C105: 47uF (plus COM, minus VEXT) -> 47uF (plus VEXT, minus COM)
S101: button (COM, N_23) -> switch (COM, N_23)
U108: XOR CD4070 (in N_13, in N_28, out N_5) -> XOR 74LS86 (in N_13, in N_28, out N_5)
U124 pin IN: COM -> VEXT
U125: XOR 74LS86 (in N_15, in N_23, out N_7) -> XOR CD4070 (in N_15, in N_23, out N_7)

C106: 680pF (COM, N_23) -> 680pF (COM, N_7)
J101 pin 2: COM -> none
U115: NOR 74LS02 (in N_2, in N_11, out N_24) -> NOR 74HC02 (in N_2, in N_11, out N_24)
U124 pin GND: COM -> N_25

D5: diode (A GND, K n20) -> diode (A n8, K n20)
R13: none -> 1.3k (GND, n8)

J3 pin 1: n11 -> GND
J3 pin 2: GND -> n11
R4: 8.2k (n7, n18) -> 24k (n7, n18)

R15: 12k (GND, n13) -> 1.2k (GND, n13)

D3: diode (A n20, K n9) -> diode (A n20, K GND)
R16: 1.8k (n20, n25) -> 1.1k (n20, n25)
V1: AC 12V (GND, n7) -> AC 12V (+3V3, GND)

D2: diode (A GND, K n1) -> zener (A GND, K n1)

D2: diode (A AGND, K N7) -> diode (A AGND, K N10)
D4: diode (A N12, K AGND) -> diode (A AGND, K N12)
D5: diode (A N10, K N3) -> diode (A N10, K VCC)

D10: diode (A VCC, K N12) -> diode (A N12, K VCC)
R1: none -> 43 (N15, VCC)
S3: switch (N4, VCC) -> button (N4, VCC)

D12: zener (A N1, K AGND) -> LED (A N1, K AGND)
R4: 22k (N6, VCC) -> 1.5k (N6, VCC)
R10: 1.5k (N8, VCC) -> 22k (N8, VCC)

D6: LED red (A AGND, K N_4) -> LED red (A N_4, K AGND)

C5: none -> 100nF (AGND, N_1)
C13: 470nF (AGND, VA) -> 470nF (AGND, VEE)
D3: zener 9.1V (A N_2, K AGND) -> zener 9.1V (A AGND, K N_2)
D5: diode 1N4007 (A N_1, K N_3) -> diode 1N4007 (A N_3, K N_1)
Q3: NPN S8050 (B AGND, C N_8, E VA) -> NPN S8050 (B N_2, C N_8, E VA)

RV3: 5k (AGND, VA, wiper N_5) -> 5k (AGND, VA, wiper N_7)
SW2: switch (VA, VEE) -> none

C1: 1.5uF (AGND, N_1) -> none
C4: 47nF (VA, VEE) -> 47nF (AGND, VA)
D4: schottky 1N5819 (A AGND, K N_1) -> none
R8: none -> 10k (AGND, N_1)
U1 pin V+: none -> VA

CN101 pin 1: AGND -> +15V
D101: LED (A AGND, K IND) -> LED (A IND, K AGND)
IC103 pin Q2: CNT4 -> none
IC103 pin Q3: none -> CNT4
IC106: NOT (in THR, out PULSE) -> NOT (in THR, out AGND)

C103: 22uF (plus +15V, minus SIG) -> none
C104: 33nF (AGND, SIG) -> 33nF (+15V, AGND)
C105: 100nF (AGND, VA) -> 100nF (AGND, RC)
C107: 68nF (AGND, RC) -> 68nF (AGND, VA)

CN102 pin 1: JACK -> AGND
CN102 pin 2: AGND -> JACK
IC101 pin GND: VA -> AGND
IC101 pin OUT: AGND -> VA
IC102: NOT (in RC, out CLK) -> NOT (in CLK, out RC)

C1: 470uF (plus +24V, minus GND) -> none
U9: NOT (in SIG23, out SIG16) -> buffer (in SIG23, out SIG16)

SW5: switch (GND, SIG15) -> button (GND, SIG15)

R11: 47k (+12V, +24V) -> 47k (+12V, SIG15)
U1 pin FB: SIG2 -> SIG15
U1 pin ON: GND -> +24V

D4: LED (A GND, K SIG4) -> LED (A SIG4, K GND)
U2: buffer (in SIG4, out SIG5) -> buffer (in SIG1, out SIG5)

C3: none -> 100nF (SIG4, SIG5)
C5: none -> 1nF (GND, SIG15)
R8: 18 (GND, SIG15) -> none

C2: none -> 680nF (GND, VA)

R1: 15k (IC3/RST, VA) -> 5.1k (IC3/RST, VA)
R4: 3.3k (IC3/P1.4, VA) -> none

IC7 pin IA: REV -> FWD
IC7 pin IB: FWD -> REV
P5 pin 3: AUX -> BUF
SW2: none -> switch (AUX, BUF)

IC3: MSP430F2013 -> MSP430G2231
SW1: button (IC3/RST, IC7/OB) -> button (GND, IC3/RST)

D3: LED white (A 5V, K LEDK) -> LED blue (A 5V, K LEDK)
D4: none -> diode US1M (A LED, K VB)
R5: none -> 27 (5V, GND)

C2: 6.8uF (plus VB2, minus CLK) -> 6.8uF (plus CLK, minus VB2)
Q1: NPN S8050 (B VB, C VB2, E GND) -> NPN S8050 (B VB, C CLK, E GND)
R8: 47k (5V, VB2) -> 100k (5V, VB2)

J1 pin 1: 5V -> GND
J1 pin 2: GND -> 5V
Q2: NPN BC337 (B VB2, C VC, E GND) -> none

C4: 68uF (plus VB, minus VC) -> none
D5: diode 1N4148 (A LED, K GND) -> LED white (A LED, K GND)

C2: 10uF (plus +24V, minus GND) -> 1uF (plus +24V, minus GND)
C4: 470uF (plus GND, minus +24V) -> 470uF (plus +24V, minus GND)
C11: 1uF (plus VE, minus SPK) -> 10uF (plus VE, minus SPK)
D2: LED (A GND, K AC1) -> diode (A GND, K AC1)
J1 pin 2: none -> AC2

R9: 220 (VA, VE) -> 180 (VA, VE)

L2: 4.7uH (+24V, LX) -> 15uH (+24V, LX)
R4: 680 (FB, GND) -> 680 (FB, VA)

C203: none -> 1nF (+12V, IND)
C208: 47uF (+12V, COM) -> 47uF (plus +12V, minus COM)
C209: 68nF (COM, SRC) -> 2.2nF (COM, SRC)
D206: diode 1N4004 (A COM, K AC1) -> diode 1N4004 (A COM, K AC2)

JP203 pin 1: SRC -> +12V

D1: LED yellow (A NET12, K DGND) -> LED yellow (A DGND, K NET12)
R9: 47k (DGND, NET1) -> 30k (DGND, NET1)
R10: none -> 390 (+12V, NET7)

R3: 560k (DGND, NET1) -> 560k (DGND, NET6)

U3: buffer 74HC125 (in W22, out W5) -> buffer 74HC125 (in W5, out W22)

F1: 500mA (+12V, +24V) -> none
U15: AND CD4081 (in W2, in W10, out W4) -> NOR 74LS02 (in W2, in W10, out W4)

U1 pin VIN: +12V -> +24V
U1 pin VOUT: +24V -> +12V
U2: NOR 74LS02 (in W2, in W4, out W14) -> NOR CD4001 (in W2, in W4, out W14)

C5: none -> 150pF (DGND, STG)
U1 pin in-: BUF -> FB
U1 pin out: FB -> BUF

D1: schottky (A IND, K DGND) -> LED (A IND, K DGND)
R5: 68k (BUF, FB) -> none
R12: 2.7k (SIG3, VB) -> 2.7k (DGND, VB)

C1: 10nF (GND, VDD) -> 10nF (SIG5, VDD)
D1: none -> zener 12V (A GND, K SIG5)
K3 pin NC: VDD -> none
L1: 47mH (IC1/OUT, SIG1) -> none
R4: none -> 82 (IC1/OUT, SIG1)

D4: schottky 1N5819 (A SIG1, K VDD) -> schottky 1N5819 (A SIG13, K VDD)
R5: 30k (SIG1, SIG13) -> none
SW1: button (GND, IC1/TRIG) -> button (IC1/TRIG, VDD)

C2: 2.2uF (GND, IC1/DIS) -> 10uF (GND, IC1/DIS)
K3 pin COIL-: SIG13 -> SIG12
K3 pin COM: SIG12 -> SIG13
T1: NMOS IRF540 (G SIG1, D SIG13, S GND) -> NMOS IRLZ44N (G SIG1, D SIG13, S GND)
**********
*Task to carry out*: Reproduce exactly every line between the line with "R5: 30k (SIG1, SIG13) -> none" and the last line of the records above, both included.

*Response area*:
R5: 30k (SIG1, SIG13) -> none
SW1: button (GND, IC1/TRIG) -> button (IC1/TRIG, VDD)

C2: 2.2uF (GND, IC1/DIS) -> 10uF (GND, IC1/DIS)
K3 pin COIL-: SIG13 -> SIG12
K3 pin COM: SIG12 -> SIG13
T1: NMOS IRF540 (G SIG1, D SIG13, S GND) -> NMOS IRLZ44N (G SIG1, D SIG13, S GND)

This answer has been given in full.